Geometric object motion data
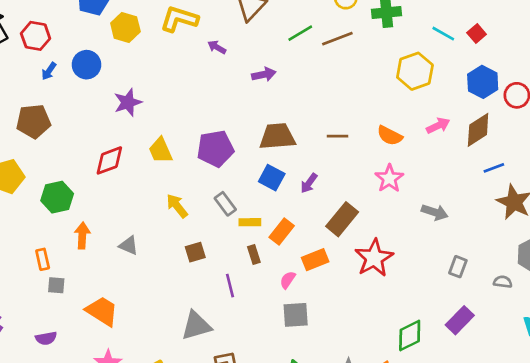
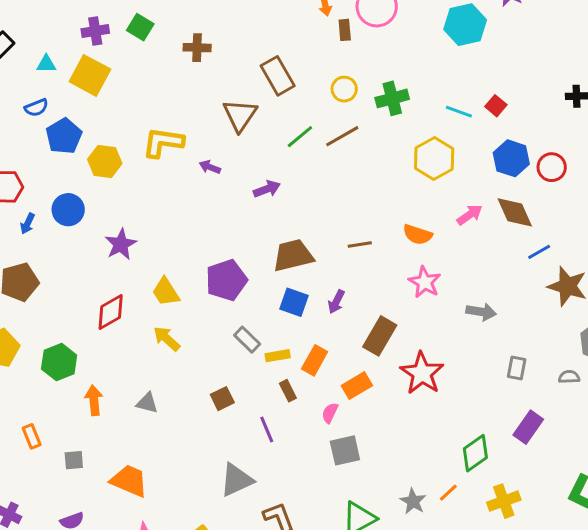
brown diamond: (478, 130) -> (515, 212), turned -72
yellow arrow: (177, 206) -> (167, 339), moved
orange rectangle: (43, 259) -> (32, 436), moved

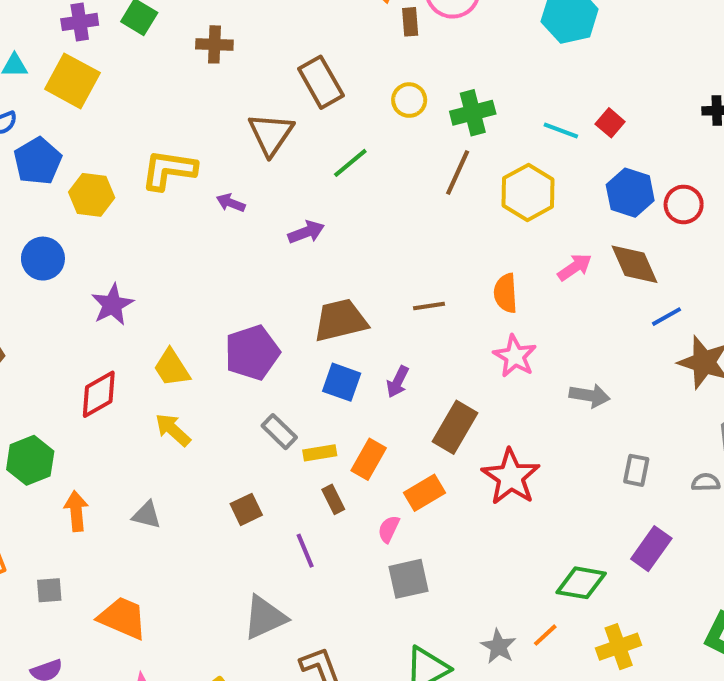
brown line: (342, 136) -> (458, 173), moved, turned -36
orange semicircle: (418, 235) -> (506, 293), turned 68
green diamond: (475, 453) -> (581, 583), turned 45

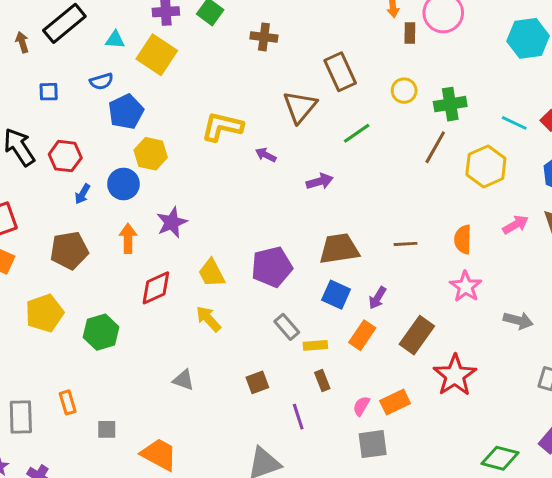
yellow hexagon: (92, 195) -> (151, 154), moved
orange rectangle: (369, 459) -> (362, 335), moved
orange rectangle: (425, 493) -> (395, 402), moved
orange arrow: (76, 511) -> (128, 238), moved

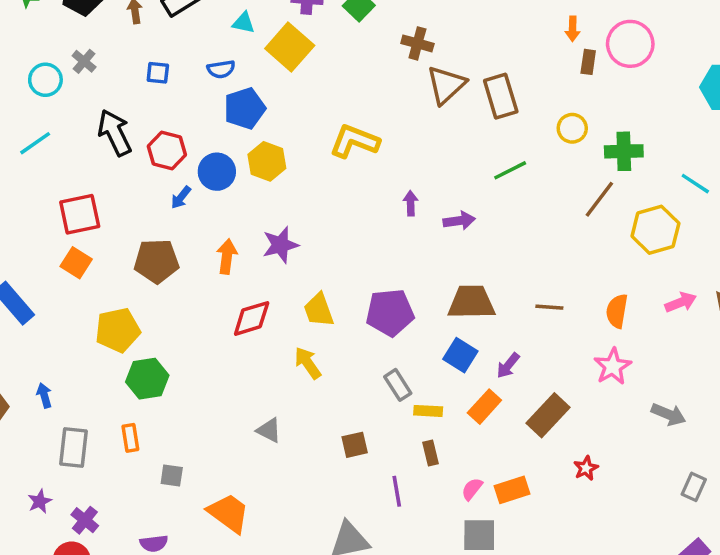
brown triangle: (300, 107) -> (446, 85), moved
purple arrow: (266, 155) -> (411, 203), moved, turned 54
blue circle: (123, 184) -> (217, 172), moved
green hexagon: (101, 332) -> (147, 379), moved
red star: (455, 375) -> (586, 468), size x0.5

• _Requirement_: Your task is to retype the lines running from the one that contains "brown line: (342, 136)" through the end of the records, and nothing else. Pictures are not part of the copy.

• _Task response_:
brown line: (342, 136) -> (458, 173), moved, turned -36
orange semicircle: (418, 235) -> (506, 293), turned 68
green diamond: (475, 453) -> (581, 583), turned 45

yellow hexagon: (92, 195) -> (151, 154), moved
orange rectangle: (369, 459) -> (362, 335), moved
orange rectangle: (425, 493) -> (395, 402), moved
orange arrow: (76, 511) -> (128, 238), moved

brown triangle: (300, 107) -> (446, 85), moved
purple arrow: (266, 155) -> (411, 203), moved, turned 54
blue circle: (123, 184) -> (217, 172), moved
green hexagon: (101, 332) -> (147, 379), moved
red star: (455, 375) -> (586, 468), size x0.5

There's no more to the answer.